— BEGIN Data excerpts —

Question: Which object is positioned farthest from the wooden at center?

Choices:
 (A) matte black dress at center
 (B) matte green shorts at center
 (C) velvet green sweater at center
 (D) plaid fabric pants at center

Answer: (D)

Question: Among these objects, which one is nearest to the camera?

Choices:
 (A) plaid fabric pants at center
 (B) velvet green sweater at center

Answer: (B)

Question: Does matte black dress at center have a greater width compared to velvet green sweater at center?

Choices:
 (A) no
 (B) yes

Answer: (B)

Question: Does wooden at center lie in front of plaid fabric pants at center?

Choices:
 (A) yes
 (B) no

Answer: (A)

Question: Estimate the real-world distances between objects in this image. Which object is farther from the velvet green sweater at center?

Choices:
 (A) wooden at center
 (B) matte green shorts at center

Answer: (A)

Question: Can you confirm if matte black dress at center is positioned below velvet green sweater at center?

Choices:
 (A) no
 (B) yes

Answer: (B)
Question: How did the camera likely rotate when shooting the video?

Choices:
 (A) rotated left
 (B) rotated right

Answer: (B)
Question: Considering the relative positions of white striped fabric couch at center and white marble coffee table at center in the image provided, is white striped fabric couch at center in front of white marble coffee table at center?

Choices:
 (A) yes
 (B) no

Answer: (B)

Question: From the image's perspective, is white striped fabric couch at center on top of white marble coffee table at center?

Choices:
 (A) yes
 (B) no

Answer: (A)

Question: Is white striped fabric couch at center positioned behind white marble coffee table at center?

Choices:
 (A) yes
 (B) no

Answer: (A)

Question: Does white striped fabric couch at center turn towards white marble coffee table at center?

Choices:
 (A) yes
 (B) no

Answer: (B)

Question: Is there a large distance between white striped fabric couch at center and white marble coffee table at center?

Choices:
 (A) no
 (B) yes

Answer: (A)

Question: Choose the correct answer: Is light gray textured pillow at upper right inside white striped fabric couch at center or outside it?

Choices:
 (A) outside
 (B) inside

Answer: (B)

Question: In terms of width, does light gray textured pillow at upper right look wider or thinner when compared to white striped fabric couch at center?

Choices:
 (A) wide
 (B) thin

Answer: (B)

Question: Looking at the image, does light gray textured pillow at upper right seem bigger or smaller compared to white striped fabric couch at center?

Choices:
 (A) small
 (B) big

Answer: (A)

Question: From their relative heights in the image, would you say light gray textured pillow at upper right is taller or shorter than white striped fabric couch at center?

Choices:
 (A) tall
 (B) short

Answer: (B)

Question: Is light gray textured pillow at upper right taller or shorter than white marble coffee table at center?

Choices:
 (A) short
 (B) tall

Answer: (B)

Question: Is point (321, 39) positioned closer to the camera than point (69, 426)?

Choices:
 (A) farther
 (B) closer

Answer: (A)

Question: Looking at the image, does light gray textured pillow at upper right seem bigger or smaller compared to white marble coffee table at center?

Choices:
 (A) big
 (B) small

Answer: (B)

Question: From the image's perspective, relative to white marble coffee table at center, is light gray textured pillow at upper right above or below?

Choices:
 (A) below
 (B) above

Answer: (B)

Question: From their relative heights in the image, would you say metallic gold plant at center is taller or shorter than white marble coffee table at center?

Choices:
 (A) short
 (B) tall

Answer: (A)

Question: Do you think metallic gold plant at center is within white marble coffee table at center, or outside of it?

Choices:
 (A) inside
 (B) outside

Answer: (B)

— END Data excerpts —

**What needs to be done:** Convert the stretch from the start of the entries through the line containing "Answer: (D)" into a JSON list of strings with one string per line, leaving out blank lines.

**Written reply:**
[
  "Question: Which object is positioned farthest from the wooden at center?",
  "Choices:",
  " (A) matte black dress at center",
  " (B) matte green shorts at center",
  " (C) velvet green sweater at center",
  " (D) plaid fabric pants at center",
  "Answer: (D)"
]